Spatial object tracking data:
☆ ☆ ☆ ☆ ☆ ☆ ☆

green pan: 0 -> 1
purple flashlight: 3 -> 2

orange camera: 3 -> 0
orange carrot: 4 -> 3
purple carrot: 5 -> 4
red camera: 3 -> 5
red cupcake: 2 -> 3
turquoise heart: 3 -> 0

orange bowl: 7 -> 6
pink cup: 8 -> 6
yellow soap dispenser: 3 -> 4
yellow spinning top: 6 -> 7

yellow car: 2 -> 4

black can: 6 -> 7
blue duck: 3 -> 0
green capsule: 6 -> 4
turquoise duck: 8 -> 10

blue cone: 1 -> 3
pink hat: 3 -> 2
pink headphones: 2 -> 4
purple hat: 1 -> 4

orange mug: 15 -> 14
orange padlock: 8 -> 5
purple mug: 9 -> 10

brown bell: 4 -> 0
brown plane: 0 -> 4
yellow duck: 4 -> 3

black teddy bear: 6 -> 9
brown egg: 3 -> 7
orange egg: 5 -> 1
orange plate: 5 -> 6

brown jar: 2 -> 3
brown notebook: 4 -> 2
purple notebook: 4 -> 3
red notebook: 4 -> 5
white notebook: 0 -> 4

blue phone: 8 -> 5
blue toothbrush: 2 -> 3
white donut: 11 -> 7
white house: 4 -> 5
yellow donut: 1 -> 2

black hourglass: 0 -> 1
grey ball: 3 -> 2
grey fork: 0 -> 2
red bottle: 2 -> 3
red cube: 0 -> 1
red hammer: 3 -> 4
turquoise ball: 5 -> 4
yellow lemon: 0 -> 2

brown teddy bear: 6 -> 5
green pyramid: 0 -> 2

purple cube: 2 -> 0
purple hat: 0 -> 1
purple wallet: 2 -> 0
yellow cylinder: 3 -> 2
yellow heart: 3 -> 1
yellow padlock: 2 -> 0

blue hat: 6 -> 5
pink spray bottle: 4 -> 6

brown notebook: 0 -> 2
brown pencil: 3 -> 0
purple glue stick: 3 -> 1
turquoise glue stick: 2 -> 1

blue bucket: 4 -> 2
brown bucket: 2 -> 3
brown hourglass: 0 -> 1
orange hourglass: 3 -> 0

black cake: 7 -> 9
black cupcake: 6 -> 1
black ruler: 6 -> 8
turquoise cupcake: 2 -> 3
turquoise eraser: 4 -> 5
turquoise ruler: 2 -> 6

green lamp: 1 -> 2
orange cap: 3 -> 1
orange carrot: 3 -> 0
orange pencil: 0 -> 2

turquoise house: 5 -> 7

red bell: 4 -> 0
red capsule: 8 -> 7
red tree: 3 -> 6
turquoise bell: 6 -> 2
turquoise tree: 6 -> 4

☆ ☆ ☆ ☆ ☆ ☆ ☆

PROBLEM » Give the count of lines in the records above that hold the string "padlock", and only that count.

WRITTEN RESPONSE » 2